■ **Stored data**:
# # #

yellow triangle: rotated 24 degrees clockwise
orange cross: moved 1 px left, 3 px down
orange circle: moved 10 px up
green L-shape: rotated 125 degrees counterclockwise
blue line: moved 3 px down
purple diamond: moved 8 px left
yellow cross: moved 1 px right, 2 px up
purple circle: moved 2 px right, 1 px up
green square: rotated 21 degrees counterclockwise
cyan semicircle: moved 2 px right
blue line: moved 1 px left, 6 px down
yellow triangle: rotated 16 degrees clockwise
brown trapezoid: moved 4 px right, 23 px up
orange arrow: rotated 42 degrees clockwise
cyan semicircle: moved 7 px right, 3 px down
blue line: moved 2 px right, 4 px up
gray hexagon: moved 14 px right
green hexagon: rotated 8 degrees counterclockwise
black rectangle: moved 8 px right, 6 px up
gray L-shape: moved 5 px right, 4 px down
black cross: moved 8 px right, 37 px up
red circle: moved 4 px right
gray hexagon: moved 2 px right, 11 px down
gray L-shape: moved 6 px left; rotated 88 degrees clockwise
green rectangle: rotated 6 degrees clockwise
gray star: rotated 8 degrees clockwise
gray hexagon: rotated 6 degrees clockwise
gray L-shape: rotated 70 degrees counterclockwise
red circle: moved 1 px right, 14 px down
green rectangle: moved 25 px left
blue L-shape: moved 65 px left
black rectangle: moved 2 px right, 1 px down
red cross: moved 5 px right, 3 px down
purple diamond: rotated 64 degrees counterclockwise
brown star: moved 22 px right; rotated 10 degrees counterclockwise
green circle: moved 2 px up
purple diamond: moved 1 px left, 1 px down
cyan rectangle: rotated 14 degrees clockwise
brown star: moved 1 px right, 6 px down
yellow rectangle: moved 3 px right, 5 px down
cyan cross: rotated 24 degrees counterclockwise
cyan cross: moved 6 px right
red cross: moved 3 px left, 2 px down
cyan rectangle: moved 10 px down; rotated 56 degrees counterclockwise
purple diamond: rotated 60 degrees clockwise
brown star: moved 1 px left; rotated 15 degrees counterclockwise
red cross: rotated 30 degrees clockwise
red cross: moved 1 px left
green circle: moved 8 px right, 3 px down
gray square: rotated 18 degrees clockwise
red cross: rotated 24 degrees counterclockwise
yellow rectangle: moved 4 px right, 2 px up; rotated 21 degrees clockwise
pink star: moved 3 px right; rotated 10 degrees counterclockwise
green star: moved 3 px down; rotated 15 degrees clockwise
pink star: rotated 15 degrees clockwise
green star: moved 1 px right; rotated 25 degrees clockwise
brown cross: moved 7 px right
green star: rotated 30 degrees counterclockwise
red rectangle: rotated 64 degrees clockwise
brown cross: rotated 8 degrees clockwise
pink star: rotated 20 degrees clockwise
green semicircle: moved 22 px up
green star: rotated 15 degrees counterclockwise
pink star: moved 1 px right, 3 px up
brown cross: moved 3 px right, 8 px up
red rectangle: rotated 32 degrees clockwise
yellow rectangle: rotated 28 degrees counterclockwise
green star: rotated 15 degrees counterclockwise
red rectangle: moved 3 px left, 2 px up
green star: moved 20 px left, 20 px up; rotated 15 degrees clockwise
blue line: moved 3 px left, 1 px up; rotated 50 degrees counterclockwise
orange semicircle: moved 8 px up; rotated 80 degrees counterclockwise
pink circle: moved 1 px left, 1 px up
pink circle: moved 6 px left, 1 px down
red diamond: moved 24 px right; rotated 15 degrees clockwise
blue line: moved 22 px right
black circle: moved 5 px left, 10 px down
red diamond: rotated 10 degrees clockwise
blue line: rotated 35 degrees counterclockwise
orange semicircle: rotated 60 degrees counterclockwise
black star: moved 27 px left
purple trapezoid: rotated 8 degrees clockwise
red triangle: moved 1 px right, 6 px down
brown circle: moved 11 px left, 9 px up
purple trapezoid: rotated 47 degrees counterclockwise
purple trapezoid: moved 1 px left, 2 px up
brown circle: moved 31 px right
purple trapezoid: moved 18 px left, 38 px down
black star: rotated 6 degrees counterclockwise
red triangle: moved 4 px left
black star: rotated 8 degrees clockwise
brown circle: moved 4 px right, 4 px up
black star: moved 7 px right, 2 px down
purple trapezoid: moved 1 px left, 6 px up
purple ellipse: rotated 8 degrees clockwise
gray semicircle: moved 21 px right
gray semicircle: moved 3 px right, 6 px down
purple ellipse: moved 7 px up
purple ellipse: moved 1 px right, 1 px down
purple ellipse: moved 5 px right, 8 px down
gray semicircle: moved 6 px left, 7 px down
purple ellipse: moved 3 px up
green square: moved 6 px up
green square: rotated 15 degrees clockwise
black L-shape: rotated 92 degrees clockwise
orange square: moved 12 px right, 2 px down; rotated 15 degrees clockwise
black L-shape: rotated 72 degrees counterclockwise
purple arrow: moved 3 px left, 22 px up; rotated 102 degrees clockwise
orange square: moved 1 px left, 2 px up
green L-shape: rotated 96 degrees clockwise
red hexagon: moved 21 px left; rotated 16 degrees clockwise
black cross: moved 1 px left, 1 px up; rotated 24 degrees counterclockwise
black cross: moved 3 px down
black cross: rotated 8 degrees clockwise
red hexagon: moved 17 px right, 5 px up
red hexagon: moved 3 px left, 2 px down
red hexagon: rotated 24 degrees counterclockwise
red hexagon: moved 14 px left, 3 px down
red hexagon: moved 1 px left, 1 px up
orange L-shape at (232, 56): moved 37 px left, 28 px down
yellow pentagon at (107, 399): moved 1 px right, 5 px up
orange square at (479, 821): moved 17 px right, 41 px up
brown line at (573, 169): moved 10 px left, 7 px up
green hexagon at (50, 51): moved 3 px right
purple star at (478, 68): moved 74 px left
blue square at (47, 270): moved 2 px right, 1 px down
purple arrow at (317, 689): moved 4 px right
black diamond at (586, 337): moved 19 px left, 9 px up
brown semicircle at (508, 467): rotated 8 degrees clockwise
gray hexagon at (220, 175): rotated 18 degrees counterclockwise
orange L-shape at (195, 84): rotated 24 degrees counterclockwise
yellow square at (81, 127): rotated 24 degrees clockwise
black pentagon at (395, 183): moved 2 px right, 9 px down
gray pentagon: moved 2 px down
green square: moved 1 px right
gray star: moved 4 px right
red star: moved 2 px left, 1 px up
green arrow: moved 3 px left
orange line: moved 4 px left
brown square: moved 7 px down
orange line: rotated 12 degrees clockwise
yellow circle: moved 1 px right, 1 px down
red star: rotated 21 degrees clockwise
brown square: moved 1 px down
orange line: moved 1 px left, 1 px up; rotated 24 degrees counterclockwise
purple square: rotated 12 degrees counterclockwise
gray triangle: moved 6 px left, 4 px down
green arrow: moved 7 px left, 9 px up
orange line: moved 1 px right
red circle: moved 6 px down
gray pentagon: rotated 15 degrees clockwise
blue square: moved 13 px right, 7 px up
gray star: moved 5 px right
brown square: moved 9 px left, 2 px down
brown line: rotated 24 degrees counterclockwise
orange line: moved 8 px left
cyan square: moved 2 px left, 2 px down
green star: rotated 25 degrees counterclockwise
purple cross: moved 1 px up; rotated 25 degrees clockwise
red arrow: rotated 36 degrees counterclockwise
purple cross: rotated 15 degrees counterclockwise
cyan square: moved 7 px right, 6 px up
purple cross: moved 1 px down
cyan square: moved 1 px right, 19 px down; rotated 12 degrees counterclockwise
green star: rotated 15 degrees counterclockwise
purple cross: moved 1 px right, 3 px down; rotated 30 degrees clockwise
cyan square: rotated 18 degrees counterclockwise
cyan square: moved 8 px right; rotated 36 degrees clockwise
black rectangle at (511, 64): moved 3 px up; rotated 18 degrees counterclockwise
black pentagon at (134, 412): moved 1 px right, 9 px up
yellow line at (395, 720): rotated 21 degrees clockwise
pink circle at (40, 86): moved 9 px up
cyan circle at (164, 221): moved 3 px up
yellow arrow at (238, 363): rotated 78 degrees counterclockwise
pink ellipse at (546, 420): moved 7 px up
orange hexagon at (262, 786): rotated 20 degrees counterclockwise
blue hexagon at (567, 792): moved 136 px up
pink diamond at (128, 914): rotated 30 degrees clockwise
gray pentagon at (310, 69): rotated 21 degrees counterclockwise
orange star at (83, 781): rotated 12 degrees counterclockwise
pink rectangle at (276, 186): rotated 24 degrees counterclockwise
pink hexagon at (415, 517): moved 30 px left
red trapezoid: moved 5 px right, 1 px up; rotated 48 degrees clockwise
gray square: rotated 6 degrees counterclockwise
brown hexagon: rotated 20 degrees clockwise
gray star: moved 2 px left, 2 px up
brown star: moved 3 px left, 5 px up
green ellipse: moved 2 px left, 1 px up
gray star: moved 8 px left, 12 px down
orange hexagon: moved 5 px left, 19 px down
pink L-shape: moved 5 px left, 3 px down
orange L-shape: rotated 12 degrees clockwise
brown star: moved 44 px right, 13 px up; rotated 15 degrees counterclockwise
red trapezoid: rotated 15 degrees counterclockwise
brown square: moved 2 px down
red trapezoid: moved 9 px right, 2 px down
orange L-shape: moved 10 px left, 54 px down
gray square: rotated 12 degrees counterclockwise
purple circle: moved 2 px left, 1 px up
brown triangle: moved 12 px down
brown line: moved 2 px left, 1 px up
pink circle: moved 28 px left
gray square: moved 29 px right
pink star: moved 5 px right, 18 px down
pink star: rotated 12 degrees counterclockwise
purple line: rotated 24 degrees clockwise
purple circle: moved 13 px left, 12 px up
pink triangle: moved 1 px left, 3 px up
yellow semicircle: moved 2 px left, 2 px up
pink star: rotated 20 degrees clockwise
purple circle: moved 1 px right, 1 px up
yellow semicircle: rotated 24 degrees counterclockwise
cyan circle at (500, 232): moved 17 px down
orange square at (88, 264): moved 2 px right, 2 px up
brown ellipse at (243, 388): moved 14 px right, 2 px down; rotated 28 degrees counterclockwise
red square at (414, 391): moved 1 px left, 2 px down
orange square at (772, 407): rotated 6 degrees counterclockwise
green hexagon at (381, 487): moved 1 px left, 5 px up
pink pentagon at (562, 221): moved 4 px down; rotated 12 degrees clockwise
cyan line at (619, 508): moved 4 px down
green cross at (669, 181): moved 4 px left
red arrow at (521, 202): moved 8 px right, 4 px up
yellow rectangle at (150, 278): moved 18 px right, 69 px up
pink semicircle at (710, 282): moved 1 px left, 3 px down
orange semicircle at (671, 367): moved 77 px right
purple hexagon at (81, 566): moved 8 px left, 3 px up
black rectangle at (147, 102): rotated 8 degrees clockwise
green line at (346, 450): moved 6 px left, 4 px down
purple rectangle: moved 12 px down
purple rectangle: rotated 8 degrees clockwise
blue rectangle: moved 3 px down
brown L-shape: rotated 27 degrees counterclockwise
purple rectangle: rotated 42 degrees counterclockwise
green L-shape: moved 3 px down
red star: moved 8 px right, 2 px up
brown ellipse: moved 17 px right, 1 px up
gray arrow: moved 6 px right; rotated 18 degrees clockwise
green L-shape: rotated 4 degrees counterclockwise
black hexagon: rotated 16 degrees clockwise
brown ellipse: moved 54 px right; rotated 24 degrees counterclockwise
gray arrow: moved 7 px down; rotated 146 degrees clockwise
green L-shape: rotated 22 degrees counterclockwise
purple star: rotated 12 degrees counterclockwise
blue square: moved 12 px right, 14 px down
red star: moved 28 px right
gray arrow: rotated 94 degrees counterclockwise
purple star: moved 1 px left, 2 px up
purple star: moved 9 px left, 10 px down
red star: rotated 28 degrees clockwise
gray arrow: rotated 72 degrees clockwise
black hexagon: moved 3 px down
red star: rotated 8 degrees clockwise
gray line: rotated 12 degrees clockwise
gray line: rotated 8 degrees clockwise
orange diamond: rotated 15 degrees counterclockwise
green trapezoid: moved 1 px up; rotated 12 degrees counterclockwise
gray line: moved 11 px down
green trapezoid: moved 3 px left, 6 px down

# # #

■ **Task description**: Copy out word for word the part of the material that starts at its first line and ends with the line containing "gray L-shape: rotated", including both of those lines.

■ **Answer to the task**:
yellow triangle: rotated 24 degrees clockwise
orange cross: moved 1 px left, 3 px down
orange circle: moved 10 px up
green L-shape: rotated 125 degrees counterclockwise
blue line: moved 3 px down
purple diamond: moved 8 px left
yellow cross: moved 1 px right, 2 px up
purple circle: moved 2 px right, 1 px up
green square: rotated 21 degrees counterclockwise
cyan semicircle: moved 2 px right
blue line: moved 1 px left, 6 px down
yellow triangle: rotated 16 degrees clockwise
brown trapezoid: moved 4 px right, 23 px up
orange arrow: rotated 42 degrees clockwise
cyan semicircle: moved 7 px right, 3 px down
blue line: moved 2 px right, 4 px up
gray hexagon: moved 14 px right
green hexagon: rotated 8 degrees counterclockwise
black rectangle: moved 8 px right, 6 px up
gray L-shape: moved 5 px right, 4 px down
black cross: moved 8 px right, 37 px up
red circle: moved 4 px right
gray hexagon: moved 2 px right, 11 px down
gray L-shape: moved 6 px left; rotated 88 degrees clockwise
green rectangle: rotated 6 degrees clockwise
gray star: rotated 8 degrees clockwise
gray hexagon: rotated 6 degrees clockwise
gray L-shape: rotated 70 degrees counterclockwise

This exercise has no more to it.